▶ **What you should do**: What you return should be every line below, word for word, and none of the images.

▶ **Data in this exercise**:
▶

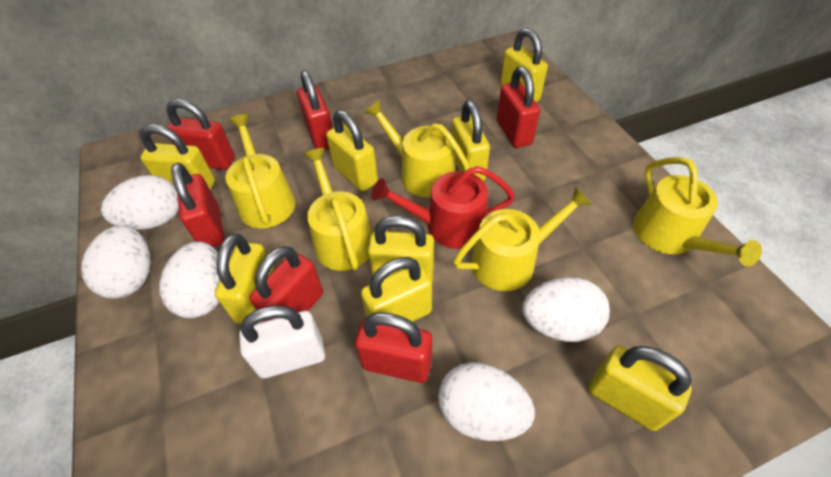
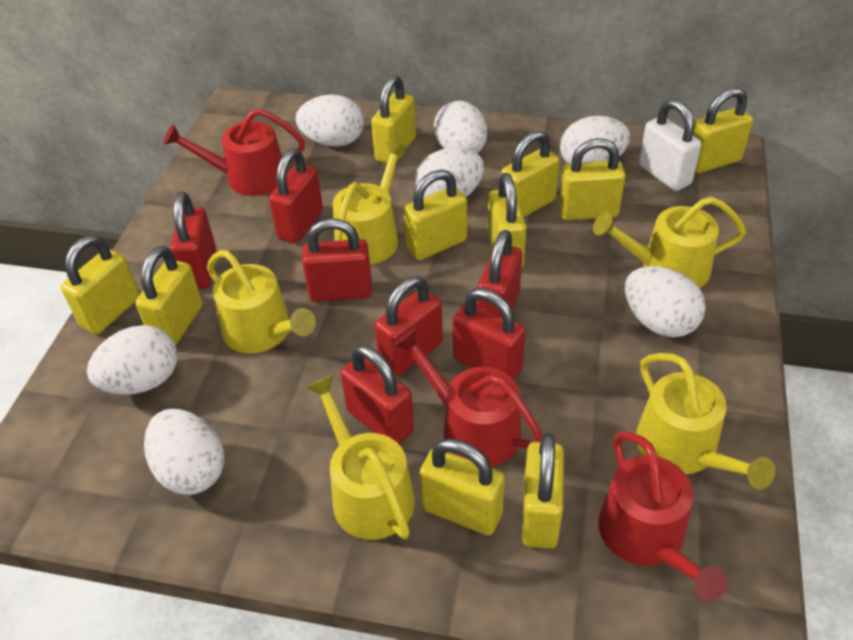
red padlock: 6 -> 7
red watering can: 1 -> 3
white egg: 5 -> 7
yellow padlock: 8 -> 10

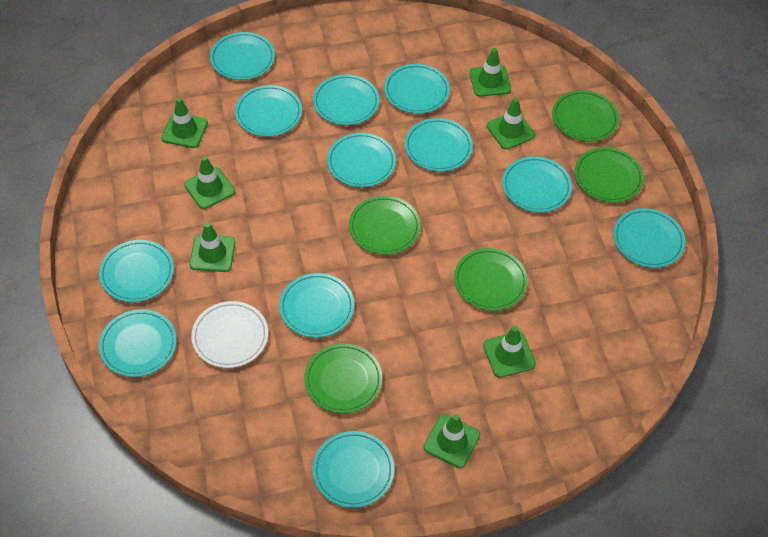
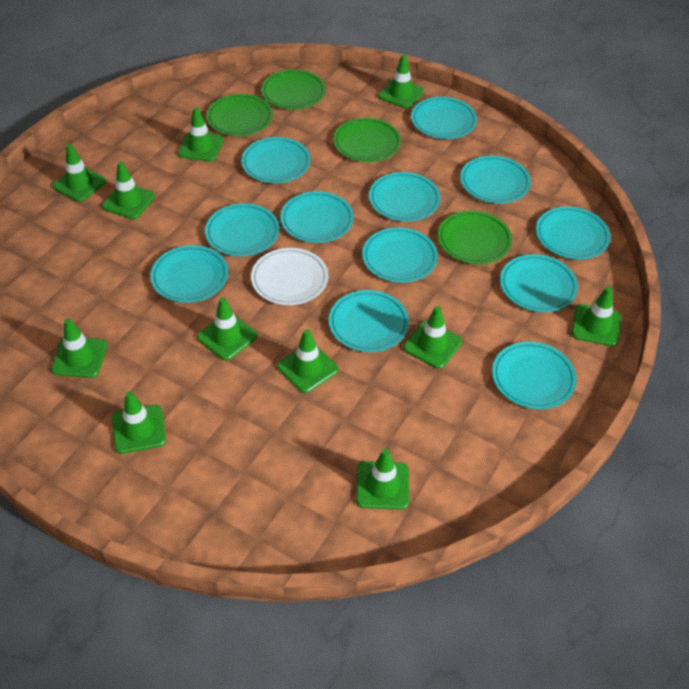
green plate: 5 -> 4
green traffic cone: 7 -> 11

◀

▶ **Solution to the exercise**:
red padlock: 6 -> 7
red watering can: 1 -> 3
white egg: 5 -> 7
yellow padlock: 8 -> 10

green plate: 5 -> 4
green traffic cone: 7 -> 11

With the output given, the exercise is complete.